Data section section start

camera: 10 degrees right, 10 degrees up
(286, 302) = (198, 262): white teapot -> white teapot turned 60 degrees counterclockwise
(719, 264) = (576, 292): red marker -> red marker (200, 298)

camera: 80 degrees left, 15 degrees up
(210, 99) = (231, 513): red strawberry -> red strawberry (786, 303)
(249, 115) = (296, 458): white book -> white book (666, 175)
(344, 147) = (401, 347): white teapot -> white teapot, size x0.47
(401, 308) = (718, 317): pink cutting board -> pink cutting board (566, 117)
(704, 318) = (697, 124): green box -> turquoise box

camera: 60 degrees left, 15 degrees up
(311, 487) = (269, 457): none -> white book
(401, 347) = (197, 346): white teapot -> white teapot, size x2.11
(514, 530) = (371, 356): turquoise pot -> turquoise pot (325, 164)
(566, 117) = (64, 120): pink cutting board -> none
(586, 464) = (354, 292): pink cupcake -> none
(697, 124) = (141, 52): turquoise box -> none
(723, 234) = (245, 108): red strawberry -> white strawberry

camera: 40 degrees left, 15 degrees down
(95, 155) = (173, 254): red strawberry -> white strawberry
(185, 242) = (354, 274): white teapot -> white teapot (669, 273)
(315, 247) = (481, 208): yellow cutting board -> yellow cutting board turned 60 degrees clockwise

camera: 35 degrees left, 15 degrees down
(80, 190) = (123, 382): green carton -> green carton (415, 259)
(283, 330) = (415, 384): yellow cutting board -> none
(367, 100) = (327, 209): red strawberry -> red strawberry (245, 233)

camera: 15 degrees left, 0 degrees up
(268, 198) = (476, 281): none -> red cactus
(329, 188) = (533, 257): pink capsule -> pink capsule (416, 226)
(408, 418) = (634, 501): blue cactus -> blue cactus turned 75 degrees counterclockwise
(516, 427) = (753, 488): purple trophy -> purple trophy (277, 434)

Data section section end
Data section section start

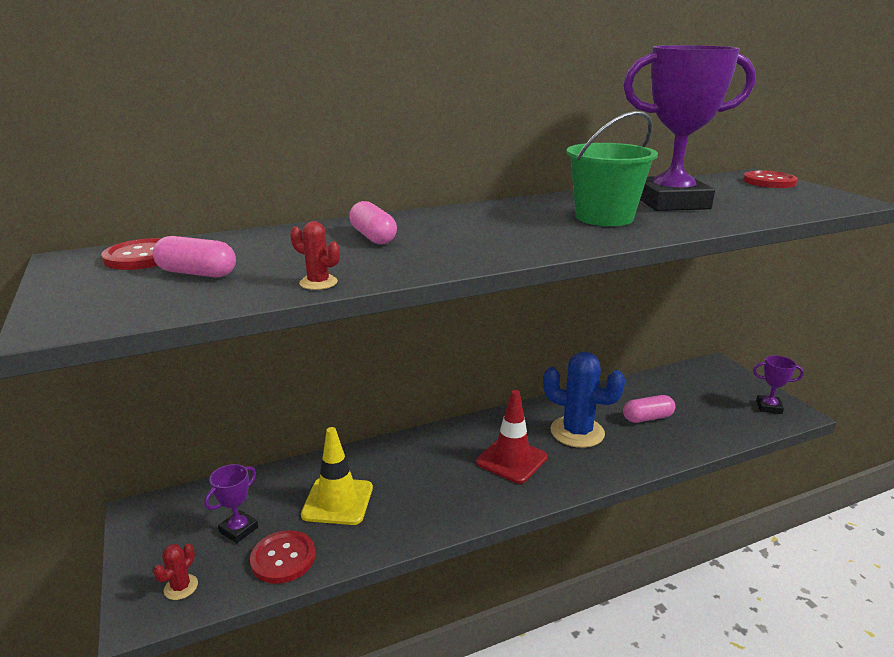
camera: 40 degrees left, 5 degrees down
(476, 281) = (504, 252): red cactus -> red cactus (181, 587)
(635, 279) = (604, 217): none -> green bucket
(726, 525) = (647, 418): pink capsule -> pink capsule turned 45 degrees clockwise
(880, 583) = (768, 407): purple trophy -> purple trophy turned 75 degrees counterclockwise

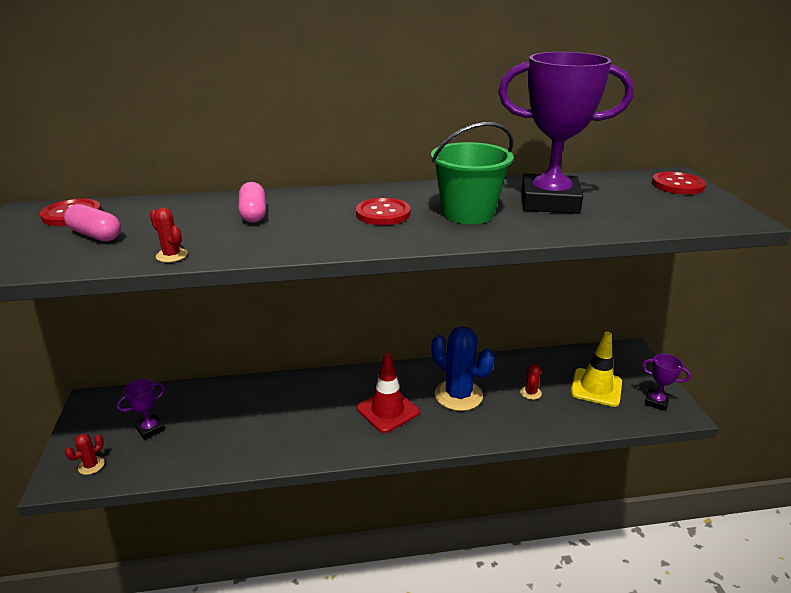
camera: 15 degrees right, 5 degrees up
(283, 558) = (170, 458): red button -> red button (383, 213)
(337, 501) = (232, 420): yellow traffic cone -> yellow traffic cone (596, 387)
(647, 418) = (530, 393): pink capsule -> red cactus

Data section section end

Copy all lines from the entries that contain the word "teapot".

(286, 302) = (198, 262): white teapot -> white teapot turned 60 degrees counterclockwise
(344, 147) = (401, 347): white teapot -> white teapot, size x0.47
(401, 347) = (197, 346): white teapot -> white teapot, size x2.11
(185, 242) = (354, 274): white teapot -> white teapot (669, 273)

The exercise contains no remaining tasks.